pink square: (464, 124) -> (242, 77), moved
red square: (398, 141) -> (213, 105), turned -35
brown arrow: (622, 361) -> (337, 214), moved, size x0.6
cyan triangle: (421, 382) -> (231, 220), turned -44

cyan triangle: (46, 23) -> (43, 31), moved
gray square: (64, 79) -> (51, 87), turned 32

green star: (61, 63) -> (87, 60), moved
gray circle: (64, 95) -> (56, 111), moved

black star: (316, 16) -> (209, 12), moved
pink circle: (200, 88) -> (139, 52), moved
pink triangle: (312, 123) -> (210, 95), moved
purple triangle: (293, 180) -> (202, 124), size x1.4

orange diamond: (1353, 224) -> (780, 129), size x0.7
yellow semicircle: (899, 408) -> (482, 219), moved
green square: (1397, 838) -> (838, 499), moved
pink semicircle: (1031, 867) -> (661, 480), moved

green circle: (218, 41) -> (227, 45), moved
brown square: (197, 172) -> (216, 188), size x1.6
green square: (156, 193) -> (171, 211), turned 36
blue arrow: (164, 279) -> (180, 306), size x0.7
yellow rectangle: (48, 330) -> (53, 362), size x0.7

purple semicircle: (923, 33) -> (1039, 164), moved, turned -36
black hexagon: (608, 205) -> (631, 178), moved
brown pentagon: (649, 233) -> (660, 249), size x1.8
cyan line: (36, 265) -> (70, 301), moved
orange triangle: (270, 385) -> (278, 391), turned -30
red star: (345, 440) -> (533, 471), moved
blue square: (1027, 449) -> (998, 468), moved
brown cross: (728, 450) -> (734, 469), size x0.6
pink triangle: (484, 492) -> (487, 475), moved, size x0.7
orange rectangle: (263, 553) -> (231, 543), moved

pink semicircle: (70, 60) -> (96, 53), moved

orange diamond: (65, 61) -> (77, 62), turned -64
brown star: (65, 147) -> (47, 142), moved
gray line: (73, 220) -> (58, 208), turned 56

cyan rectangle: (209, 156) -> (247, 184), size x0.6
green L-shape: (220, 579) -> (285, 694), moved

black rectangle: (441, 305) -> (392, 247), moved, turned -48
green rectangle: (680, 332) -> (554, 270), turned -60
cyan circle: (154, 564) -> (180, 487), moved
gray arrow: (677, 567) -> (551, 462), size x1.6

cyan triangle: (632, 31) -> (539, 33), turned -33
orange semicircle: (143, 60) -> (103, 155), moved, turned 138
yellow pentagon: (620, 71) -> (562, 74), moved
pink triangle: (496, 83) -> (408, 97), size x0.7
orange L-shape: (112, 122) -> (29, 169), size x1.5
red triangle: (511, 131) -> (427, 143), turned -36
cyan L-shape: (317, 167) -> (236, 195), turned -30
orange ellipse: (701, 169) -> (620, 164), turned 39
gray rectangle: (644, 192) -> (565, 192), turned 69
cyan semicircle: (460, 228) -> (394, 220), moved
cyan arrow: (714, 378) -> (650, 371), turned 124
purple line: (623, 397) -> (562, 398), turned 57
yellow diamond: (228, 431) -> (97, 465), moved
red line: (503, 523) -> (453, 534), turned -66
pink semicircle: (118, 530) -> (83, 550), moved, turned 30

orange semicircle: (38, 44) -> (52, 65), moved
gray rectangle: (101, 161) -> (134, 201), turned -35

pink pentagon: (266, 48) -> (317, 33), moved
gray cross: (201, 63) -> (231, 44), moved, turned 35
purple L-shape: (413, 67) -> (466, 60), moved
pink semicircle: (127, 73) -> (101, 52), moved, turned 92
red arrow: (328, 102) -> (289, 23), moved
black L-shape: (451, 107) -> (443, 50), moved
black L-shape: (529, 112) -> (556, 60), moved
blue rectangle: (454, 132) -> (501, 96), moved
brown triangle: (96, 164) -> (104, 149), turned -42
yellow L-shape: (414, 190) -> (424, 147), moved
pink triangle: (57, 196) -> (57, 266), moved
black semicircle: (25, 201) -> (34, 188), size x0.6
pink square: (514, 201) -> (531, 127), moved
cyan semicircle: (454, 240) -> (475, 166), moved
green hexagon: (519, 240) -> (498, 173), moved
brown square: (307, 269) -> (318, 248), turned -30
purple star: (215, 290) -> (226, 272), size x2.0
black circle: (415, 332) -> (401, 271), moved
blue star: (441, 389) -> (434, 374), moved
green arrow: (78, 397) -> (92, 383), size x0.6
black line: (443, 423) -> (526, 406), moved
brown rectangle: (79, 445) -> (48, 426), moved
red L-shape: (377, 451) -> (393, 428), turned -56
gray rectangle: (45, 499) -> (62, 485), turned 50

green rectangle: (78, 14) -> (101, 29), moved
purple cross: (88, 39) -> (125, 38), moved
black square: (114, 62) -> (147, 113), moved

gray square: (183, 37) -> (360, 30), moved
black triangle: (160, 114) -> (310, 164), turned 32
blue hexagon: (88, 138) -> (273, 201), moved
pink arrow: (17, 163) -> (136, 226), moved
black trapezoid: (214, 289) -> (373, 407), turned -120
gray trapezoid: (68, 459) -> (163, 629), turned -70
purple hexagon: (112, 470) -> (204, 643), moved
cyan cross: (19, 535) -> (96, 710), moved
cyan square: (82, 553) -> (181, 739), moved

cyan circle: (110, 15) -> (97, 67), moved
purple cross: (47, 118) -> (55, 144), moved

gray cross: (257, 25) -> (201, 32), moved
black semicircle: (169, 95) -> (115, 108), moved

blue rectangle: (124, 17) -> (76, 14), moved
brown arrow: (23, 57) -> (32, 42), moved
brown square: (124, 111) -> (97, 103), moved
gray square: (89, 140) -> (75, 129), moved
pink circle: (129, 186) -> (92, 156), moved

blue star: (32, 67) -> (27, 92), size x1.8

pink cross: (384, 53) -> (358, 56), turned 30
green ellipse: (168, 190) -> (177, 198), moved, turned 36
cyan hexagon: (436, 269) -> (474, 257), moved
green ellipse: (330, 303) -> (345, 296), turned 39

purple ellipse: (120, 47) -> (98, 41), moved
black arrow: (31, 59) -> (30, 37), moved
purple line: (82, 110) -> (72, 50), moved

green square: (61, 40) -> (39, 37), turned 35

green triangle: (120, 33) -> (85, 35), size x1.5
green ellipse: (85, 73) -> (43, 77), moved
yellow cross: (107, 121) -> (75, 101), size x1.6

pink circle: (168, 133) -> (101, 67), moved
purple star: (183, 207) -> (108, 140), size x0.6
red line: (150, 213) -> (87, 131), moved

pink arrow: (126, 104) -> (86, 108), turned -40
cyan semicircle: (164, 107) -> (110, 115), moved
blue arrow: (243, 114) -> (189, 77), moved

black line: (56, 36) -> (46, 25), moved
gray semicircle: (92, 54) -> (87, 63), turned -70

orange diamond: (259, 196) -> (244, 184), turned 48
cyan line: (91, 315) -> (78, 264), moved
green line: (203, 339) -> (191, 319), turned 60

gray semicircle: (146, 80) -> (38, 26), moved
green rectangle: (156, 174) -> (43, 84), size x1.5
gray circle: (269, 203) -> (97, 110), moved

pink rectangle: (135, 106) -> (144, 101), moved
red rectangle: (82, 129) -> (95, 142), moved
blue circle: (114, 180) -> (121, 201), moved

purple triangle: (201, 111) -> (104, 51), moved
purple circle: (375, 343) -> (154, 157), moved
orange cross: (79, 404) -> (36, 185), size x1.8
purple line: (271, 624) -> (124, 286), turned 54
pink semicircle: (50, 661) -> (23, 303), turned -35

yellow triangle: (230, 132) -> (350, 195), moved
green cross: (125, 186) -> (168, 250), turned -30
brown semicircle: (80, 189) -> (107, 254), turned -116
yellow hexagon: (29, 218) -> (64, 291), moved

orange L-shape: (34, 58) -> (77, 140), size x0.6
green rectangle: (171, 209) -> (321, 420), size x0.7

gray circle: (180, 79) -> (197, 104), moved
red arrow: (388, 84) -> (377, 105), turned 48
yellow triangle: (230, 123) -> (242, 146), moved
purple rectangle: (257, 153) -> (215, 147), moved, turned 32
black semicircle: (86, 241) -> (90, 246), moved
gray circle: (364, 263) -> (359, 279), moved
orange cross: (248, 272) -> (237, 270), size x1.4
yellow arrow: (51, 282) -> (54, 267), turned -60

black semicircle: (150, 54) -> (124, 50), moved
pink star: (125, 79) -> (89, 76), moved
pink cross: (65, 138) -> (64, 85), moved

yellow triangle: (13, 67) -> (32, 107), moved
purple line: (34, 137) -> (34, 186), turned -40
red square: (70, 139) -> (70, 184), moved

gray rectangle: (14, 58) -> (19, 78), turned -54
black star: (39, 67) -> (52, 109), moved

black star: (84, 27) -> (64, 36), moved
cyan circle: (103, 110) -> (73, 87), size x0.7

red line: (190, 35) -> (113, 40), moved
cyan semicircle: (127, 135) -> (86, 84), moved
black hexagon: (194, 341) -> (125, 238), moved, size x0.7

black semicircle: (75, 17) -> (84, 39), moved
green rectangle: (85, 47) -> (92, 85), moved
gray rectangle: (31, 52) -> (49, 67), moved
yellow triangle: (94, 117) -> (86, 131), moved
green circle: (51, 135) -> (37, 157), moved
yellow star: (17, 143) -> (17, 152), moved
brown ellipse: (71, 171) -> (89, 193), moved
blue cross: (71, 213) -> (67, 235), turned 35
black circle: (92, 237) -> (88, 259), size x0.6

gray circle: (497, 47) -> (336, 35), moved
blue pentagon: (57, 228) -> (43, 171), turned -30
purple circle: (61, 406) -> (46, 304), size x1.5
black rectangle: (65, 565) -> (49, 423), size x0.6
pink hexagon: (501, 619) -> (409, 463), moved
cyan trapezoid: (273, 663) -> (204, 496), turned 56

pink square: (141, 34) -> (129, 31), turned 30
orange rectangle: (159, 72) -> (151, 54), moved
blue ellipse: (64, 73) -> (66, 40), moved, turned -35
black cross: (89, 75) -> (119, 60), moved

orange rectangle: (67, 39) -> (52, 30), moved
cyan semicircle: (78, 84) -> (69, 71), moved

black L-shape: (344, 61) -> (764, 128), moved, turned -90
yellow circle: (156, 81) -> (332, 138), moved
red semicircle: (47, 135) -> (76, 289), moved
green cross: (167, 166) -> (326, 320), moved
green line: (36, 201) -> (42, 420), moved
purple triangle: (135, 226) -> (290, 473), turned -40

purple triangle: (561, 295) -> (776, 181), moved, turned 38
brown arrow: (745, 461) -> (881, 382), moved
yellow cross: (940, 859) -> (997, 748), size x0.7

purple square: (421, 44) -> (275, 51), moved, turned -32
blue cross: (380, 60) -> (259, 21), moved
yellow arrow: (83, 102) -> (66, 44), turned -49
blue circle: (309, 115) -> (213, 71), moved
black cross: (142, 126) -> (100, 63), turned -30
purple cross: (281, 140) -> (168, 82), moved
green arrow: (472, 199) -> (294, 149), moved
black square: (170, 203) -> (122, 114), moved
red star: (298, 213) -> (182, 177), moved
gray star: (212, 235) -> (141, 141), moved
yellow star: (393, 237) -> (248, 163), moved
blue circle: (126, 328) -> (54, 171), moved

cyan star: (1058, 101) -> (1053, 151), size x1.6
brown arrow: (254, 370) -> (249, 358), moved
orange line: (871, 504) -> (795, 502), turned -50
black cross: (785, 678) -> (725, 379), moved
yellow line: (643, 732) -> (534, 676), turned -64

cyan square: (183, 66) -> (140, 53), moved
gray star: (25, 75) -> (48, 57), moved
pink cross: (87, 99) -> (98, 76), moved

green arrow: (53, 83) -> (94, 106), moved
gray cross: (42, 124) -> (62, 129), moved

• _REQUIRED ACTION_
Word for word, restate the lines of the listing above starting at the line with "pink semicircle: (1031, 867)" and ending at the line with "yellow rectangle: (48, 330)", and nothing outside them.

• _OUTPUT FOR THIS TASK_
pink semicircle: (1031, 867) -> (661, 480), moved

green circle: (218, 41) -> (227, 45), moved
brown square: (197, 172) -> (216, 188), size x1.6
green square: (156, 193) -> (171, 211), turned 36
blue arrow: (164, 279) -> (180, 306), size x0.7
yellow rectangle: (48, 330) -> (53, 362), size x0.7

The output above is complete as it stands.